-- INPUT MATERIAL follows --
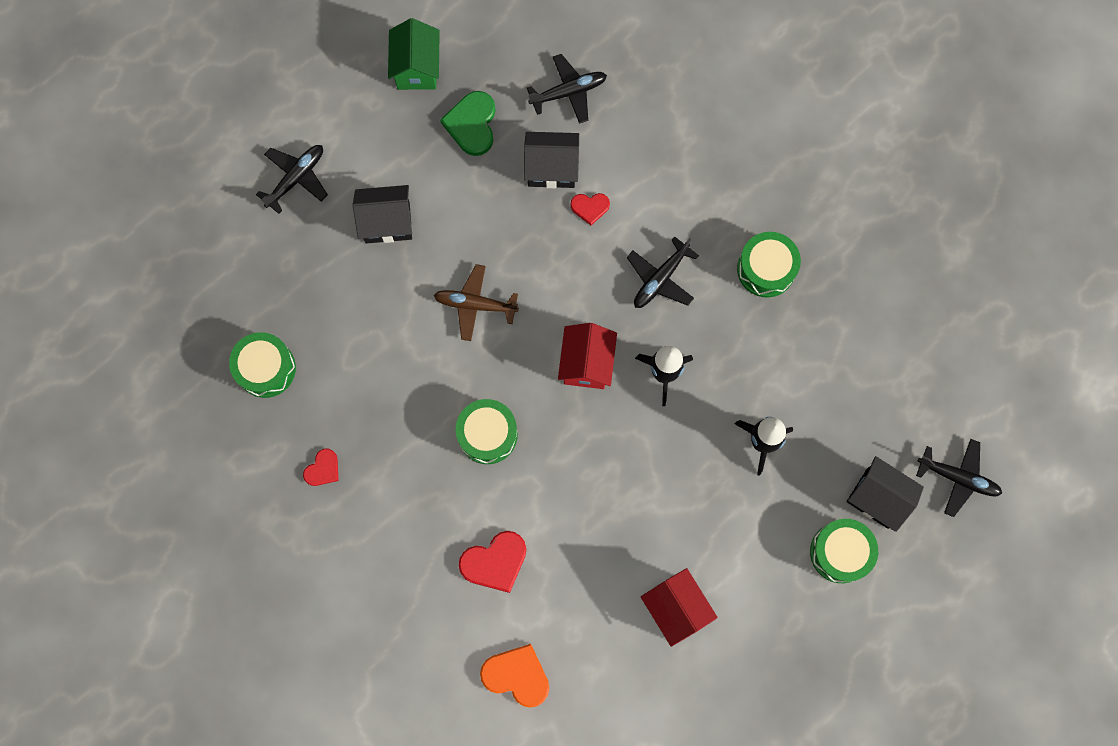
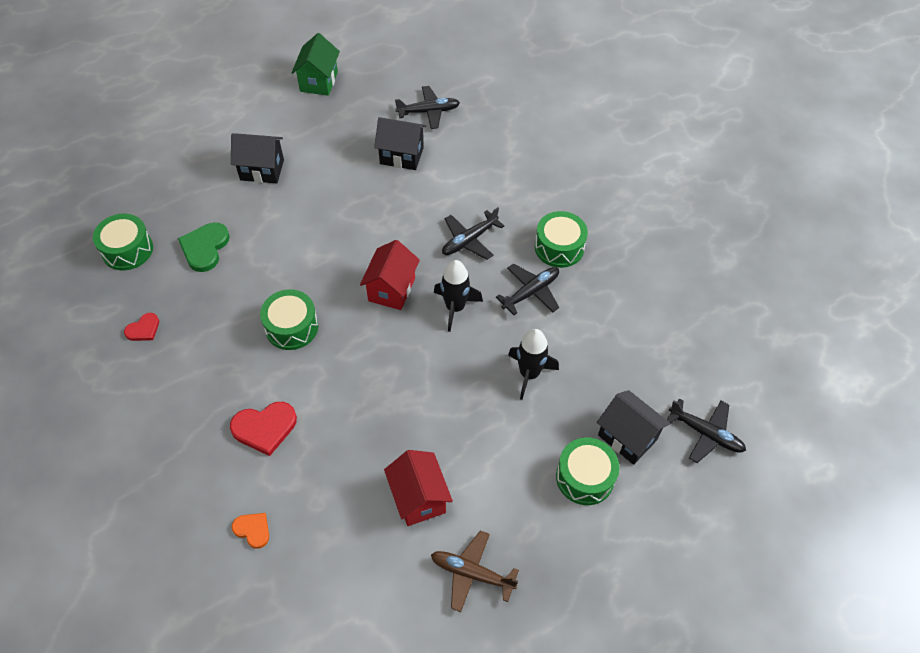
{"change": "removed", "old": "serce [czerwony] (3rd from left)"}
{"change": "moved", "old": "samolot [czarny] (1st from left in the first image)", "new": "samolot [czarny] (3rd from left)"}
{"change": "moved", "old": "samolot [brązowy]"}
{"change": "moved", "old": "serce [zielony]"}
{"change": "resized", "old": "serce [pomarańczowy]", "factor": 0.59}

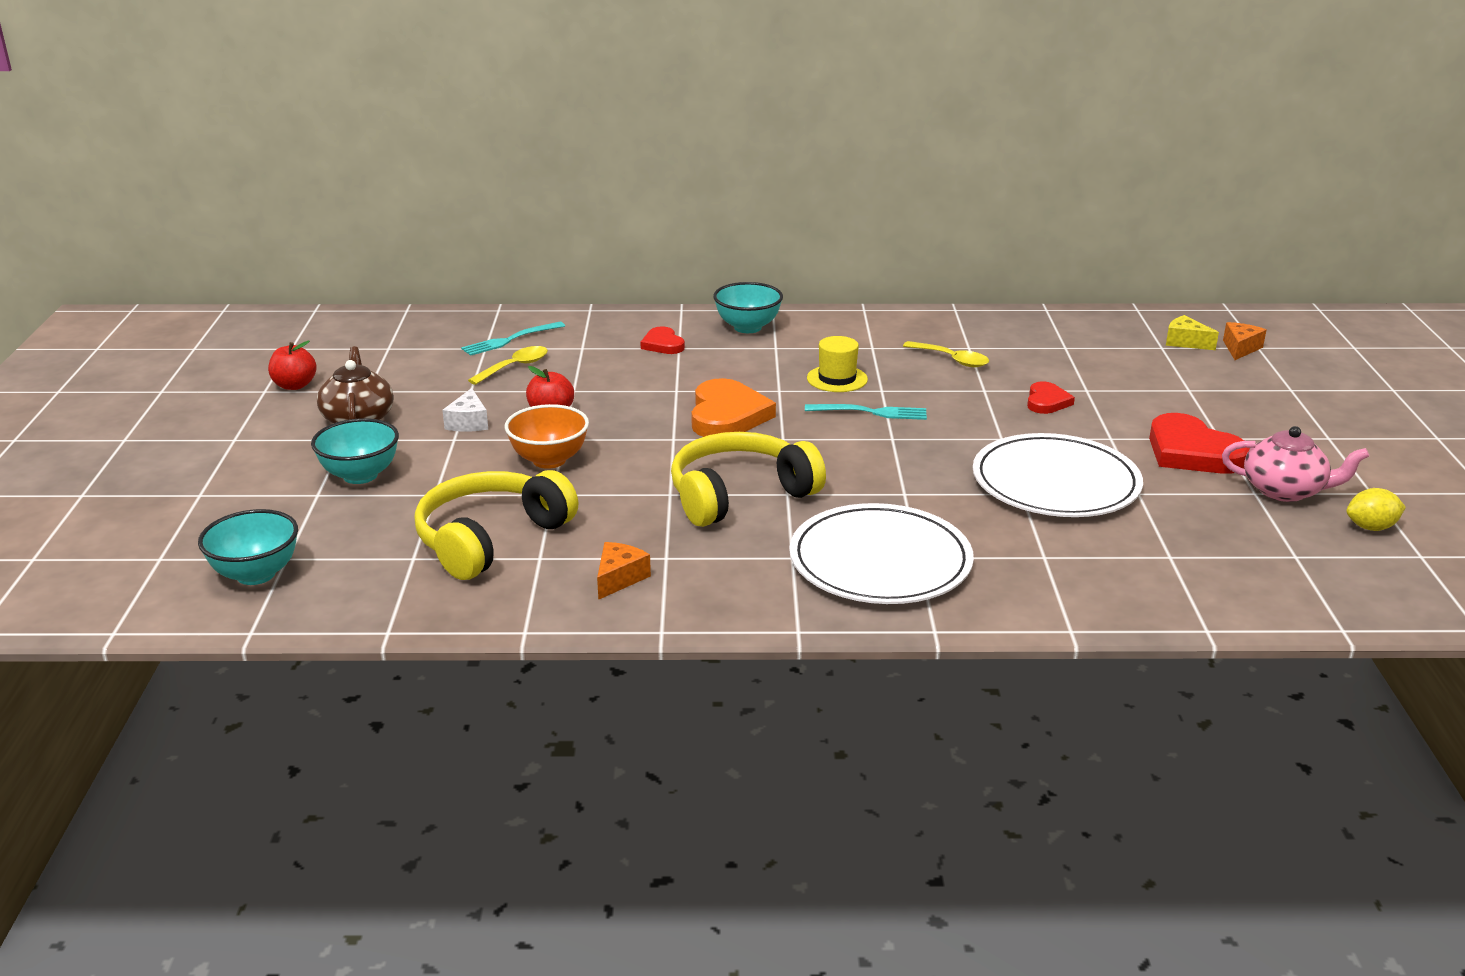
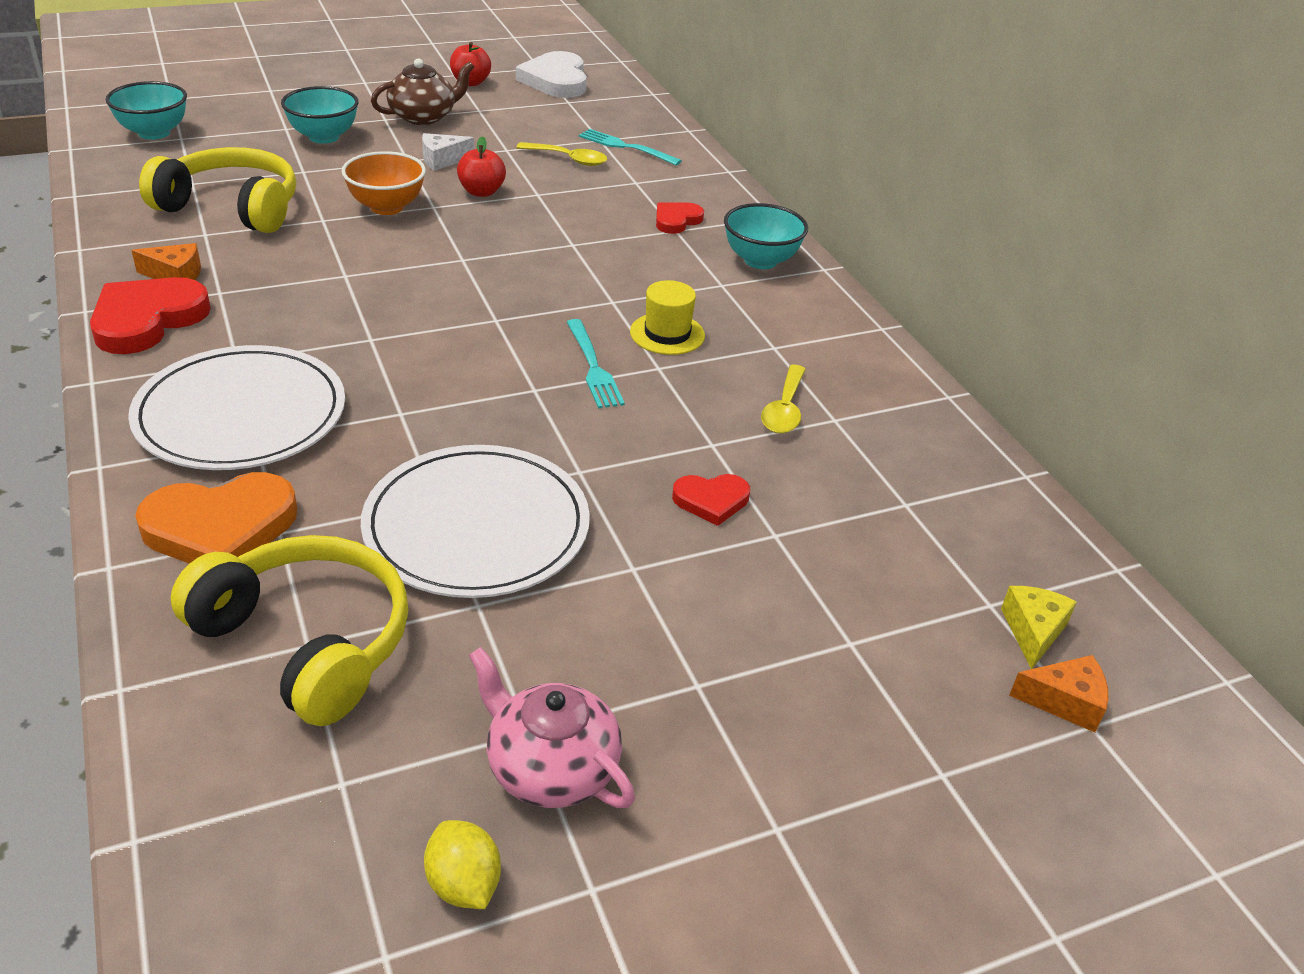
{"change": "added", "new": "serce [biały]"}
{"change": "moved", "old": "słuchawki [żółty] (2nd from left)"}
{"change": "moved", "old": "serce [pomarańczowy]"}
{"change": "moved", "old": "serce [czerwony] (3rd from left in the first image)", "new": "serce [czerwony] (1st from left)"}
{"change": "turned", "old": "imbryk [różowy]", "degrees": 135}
-- INPUT MATERIAL concluded --
#### WHAT YOU WILL DO:
No picture belongs in the answer, but every word of the records above does, exactly as given.

#### REPLY:
{"change": "removed", "old": "serce [czerwony] (3rd from left)"}
{"change": "moved", "old": "samolot [czarny] (1st from left in the first image)", "new": "samolot [czarny] (3rd from left)"}
{"change": "moved", "old": "samolot [brązowy]"}
{"change": "moved", "old": "serce [zielony]"}
{"change": "resized", "old": "serce [pomarańczowy]", "factor": 0.59}

{"change": "added", "new": "serce [biały]"}
{"change": "moved", "old": "słuchawki [żółty] (2nd from left)"}
{"change": "moved", "old": "serce [pomarańczowy]"}
{"change": "moved", "old": "serce [czerwony] (3rd from left in the first image)", "new": "serce [czerwony] (1st from left)"}
{"change": "turned", "old": "imbryk [różowy]", "degrees": 135}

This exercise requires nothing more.